• **GOAL OF THE EXERCISE**:
Look below for the line containing "camera: 90 degrees left, 0 degrees up"; from there through the line containing "(599, 257) = (286, 106): purple", both lines included, please set down each line exactly and nothing else.

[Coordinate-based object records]
*** Begin section ***
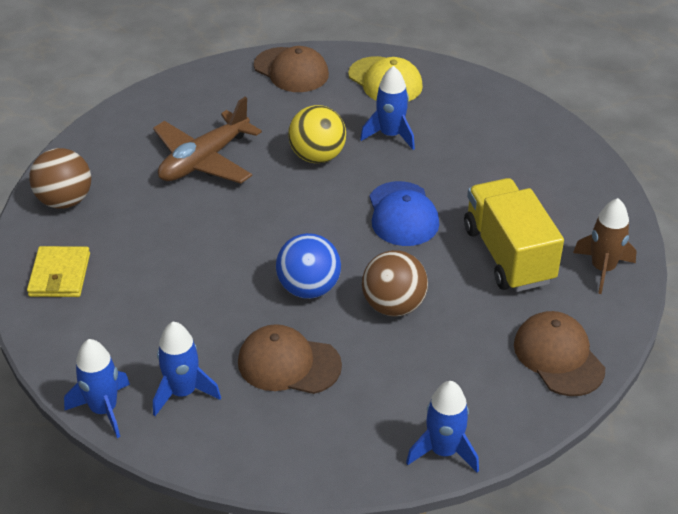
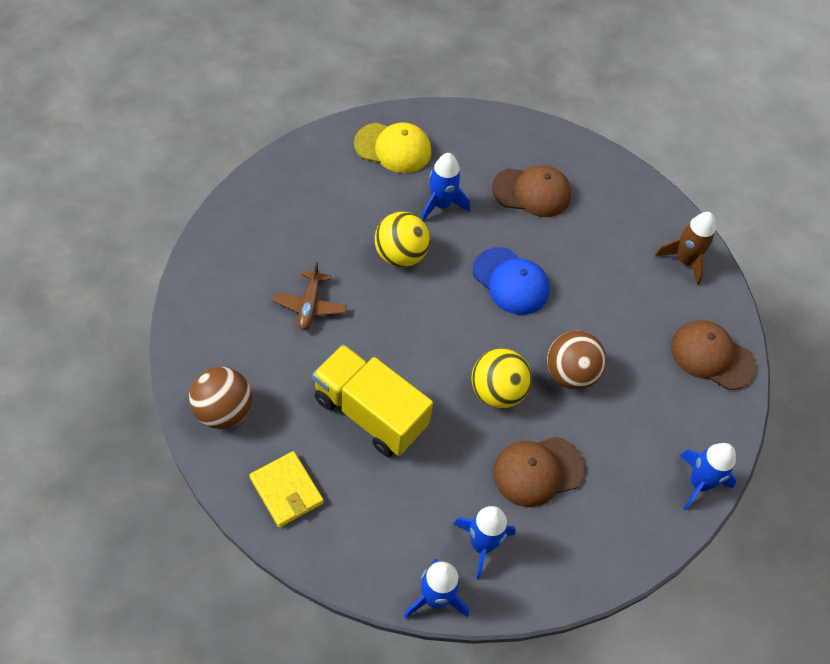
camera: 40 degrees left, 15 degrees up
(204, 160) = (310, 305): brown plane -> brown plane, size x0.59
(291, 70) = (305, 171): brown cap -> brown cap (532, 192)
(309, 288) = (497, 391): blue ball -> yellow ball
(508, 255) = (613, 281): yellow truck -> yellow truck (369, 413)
*** End section ***
*** Begin section ***
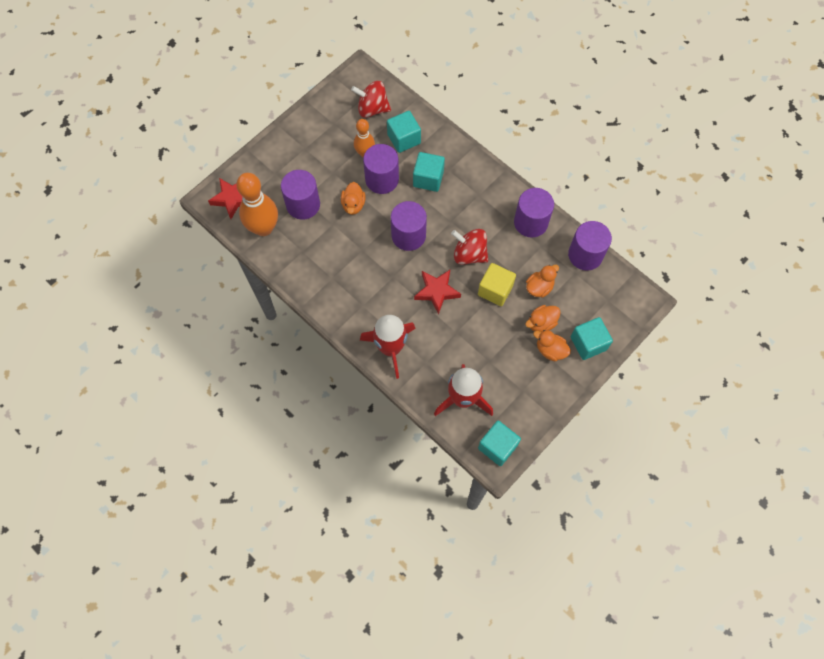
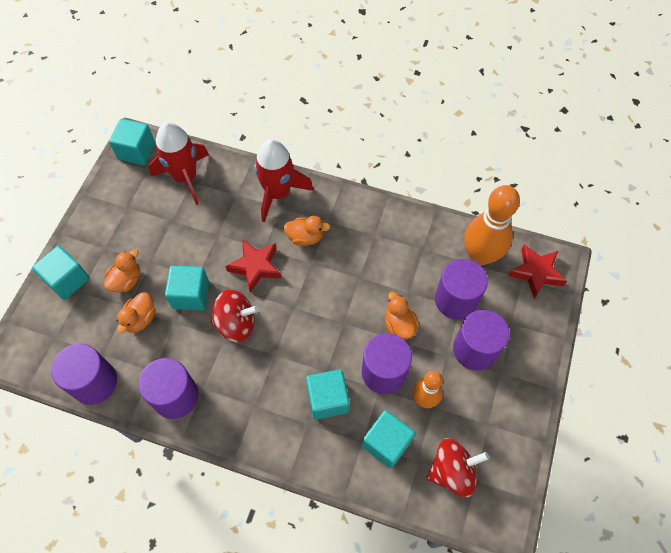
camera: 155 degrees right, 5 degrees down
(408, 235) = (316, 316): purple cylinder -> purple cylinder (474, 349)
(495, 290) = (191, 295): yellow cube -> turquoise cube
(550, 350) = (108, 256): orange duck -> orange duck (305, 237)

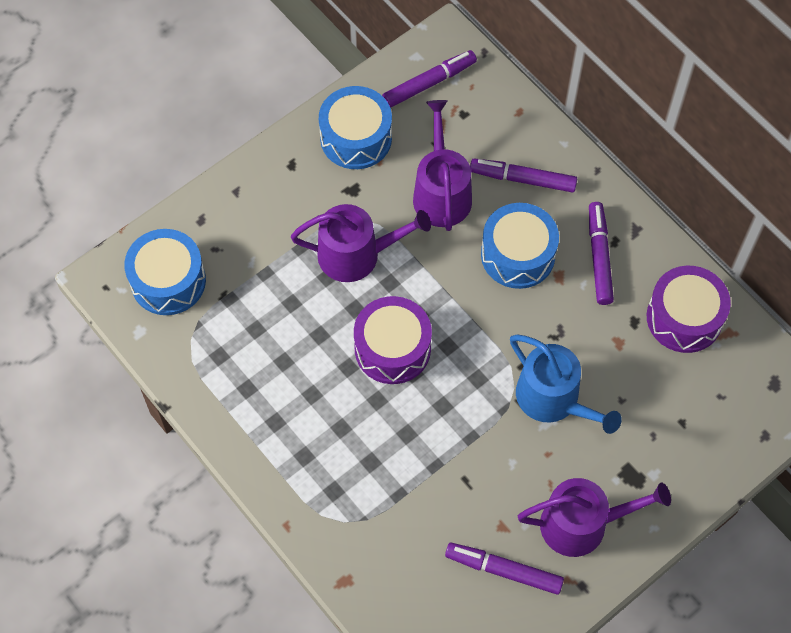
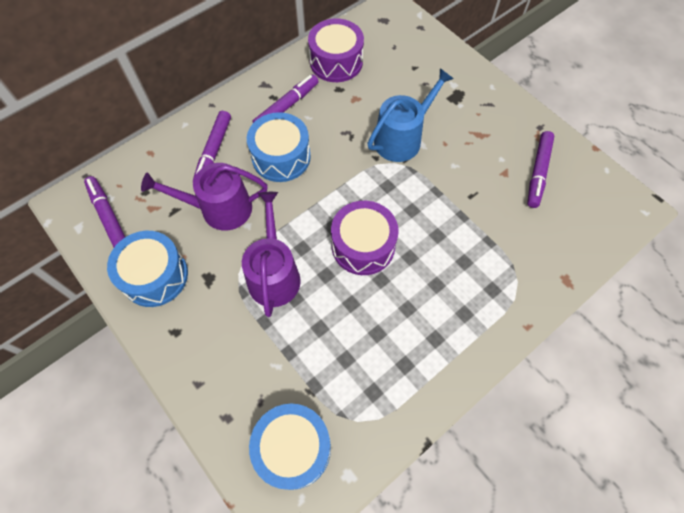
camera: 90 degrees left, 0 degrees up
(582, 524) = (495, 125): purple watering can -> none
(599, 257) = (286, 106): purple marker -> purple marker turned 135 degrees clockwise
*** End section ***
• **YOUR RESPONSE**:
camera: 90 degrees left, 0 degrees up
(582, 524) = (495, 125): purple watering can -> none
(599, 257) = (286, 106): purple marker -> purple marker turned 135 degrees clockwise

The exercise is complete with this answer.